From the entries below, reproduce exactly the lines from the one with "green cylinder: 4 -> 5" through the one with "black cup: 6 -> 7", both included, without images.

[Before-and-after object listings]
···
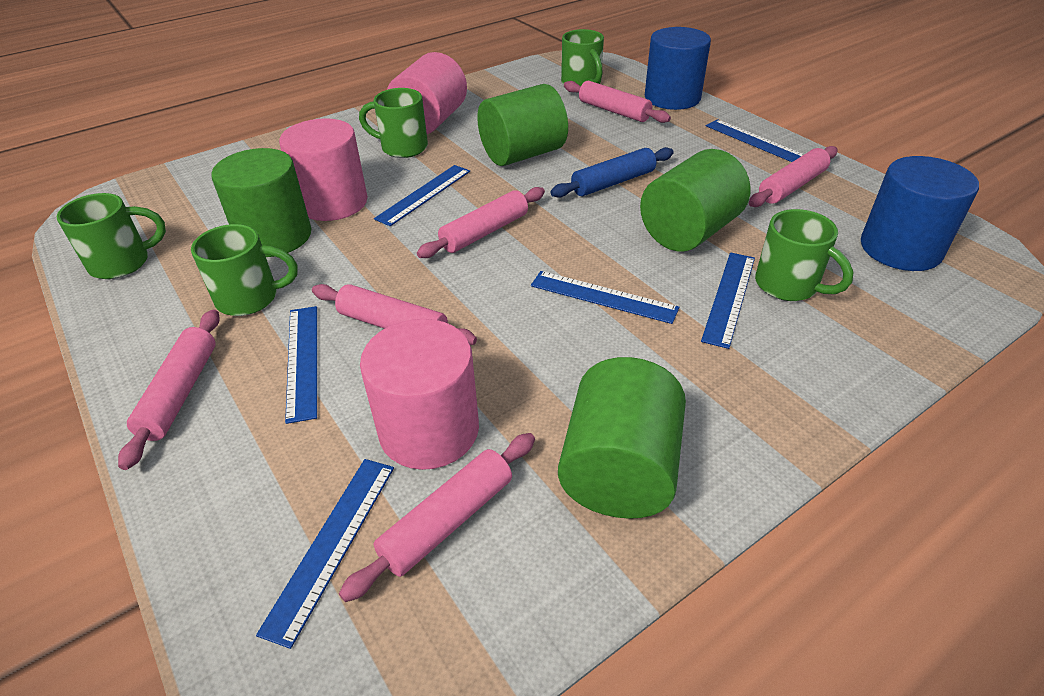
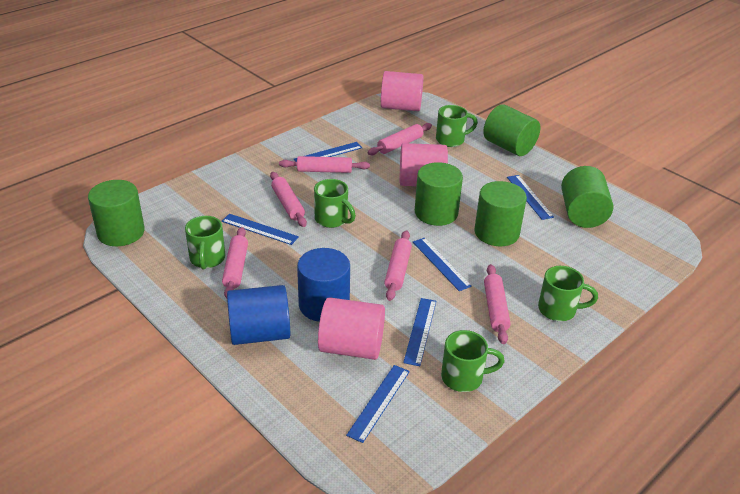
blue rolling pin: 1 -> 0
green cylinder: 4 -> 5

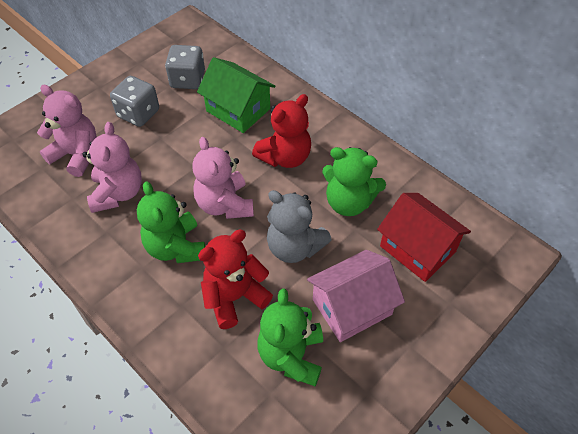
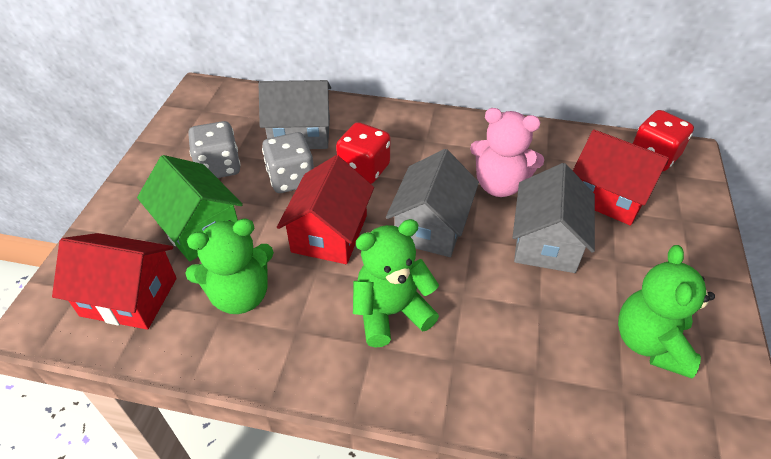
grey house: 0 -> 3
grey teddy bear: 1 -> 0
pink house: 1 -> 0
pink teddy bear: 3 -> 1
red dice: 0 -> 2
red house: 1 -> 3
red teddy bear: 2 -> 0

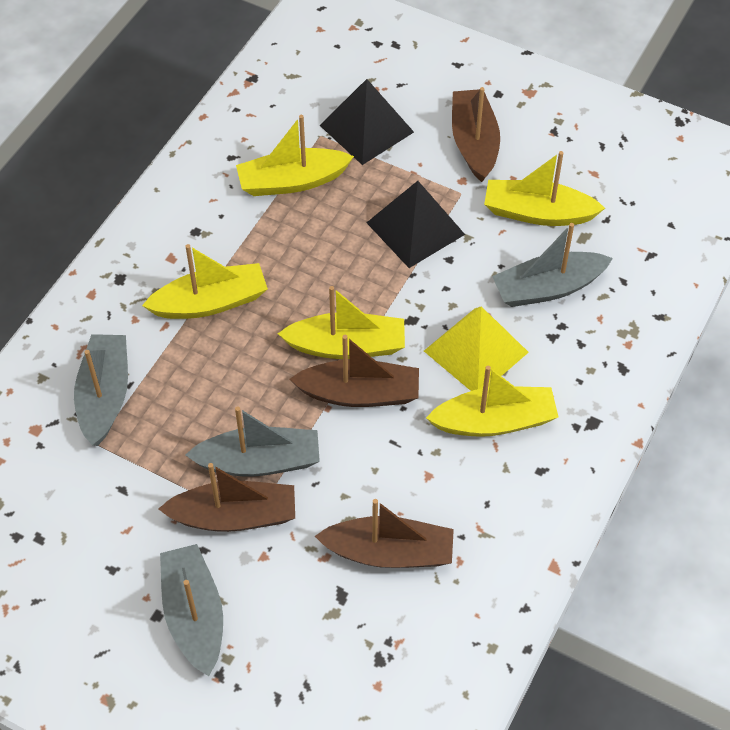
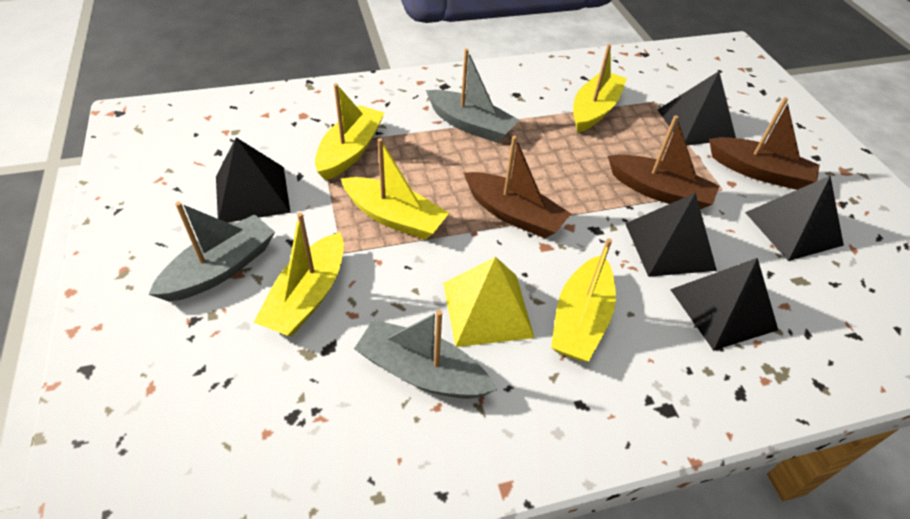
black pyramid: 2 -> 5
brown boat: 4 -> 3
grey boat: 4 -> 3

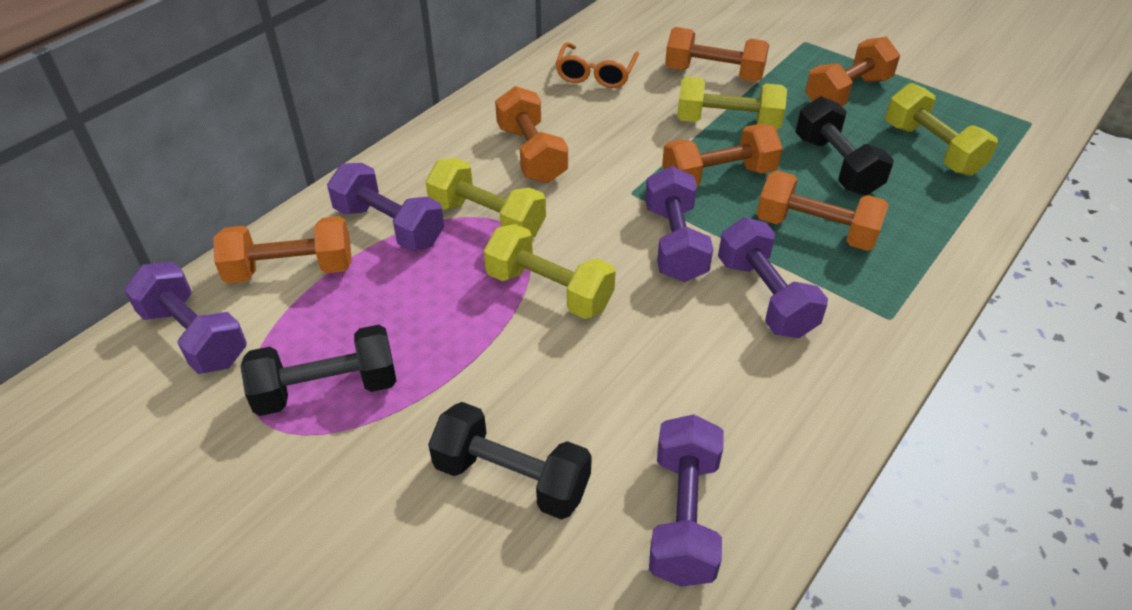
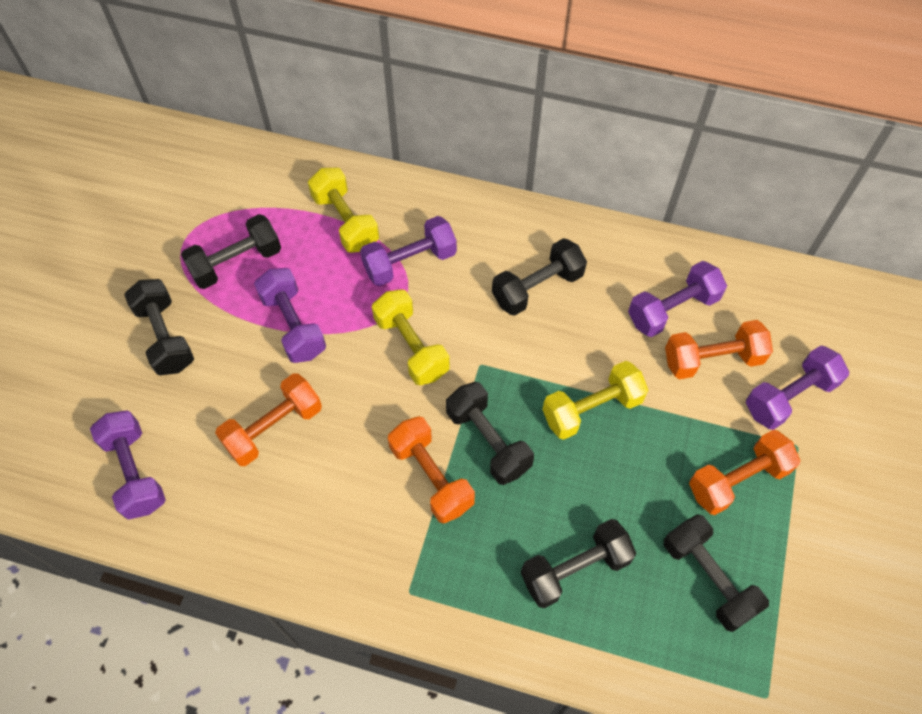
black dumbbell: 3 -> 6
orange dumbbell: 6 -> 4
orange glasses: 1 -> 0
yellow dumbbell: 4 -> 3

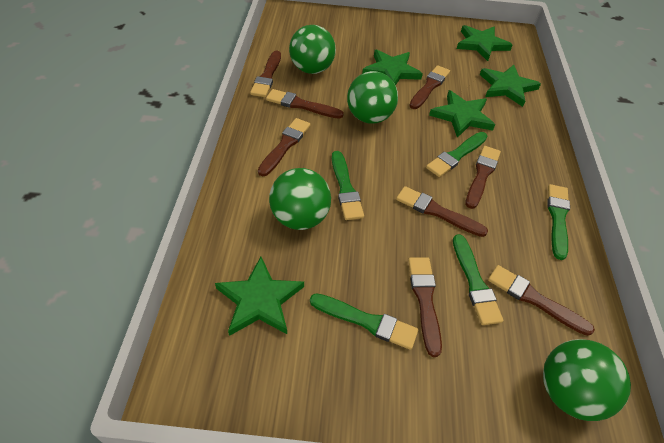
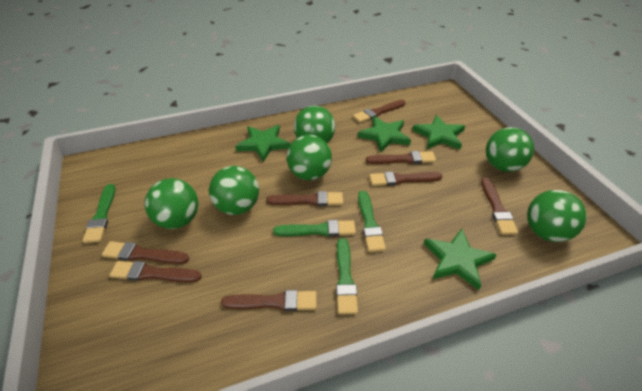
green ball: 4 -> 6
green brush: 5 -> 4
green star: 5 -> 4

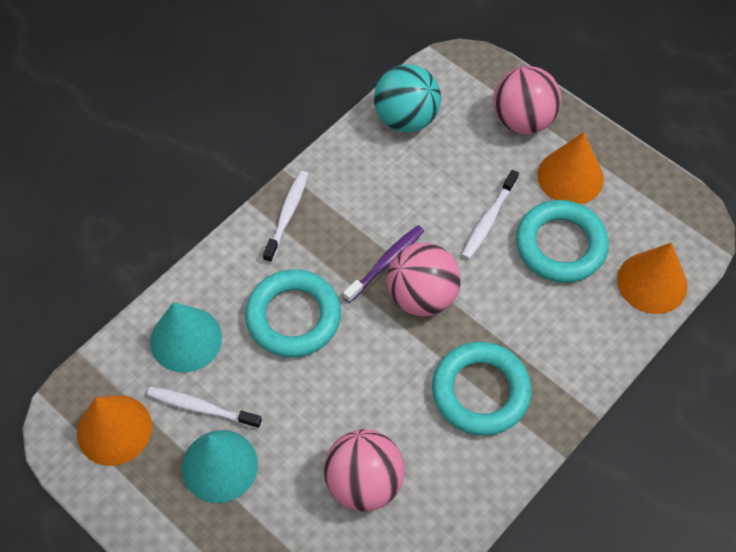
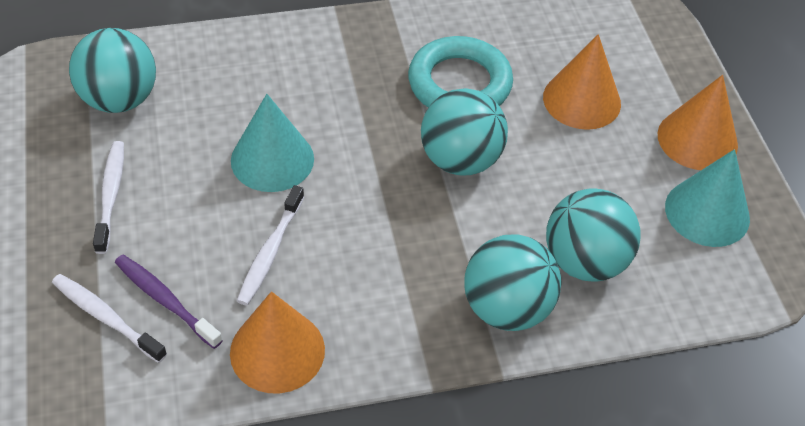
pink ball: 3 -> 0
turquoise ball: 1 -> 4
turquoise ring: 3 -> 1

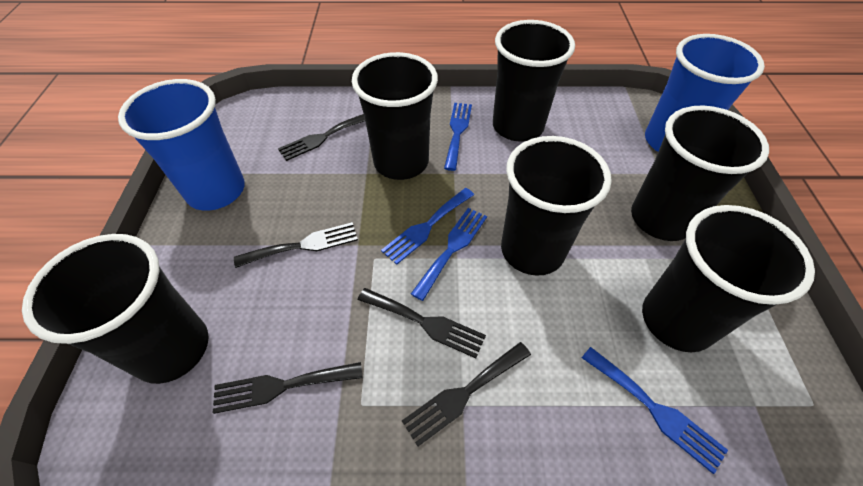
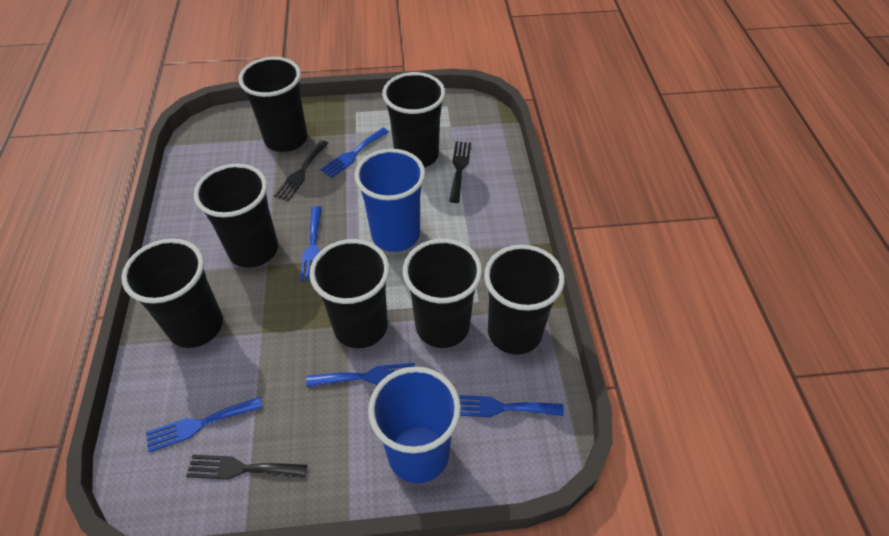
black cup: 6 -> 7
black fork: 5 -> 3
blue fork: 4 -> 5

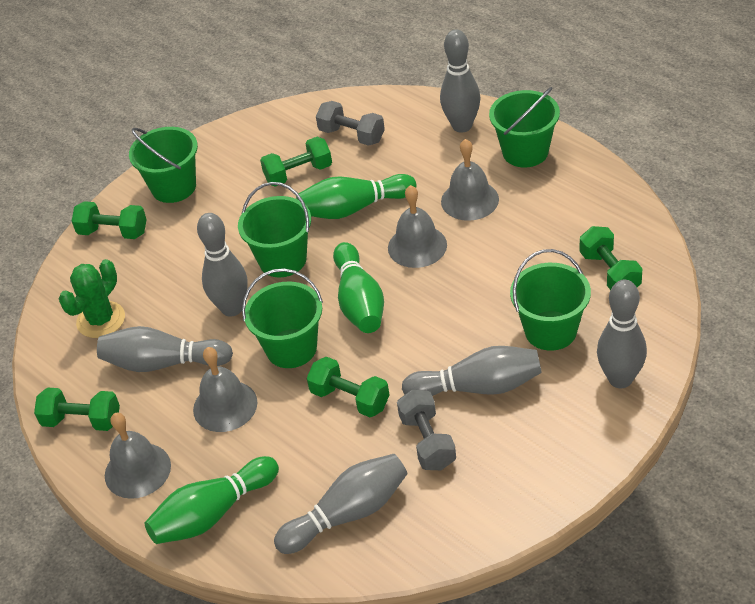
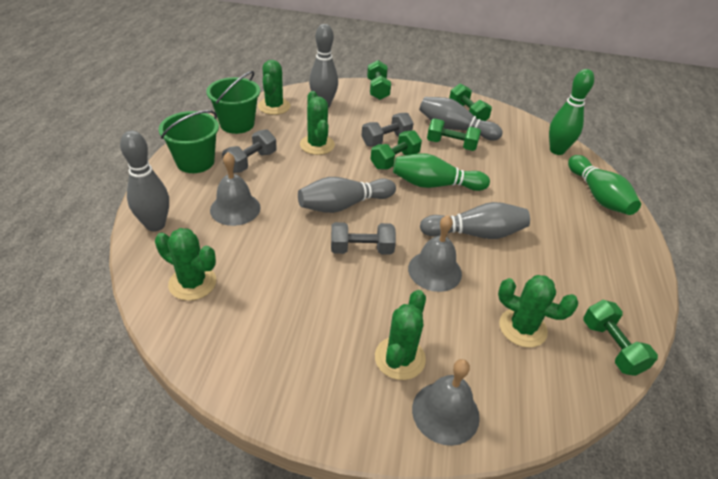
green bucket: 5 -> 2
green cactus: 1 -> 5
grey bell: 4 -> 3
grey bowling pin: 6 -> 5
grey dumbbell: 2 -> 3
···
■ **Output of the task**
green cylinder: 4 -> 5

grey house: 0 -> 3
grey teddy bear: 1 -> 0
pink house: 1 -> 0
pink teddy bear: 3 -> 1
red dice: 0 -> 2
red house: 1 -> 3
red teddy bear: 2 -> 0

black pyramid: 2 -> 5
brown boat: 4 -> 3
grey boat: 4 -> 3

black dumbbell: 3 -> 6
orange dumbbell: 6 -> 4
orange glasses: 1 -> 0
yellow dumbbell: 4 -> 3

green ball: 4 -> 6
green brush: 5 -> 4
green star: 5 -> 4

pink ball: 3 -> 0
turquoise ball: 1 -> 4
turquoise ring: 3 -> 1

black cup: 6 -> 7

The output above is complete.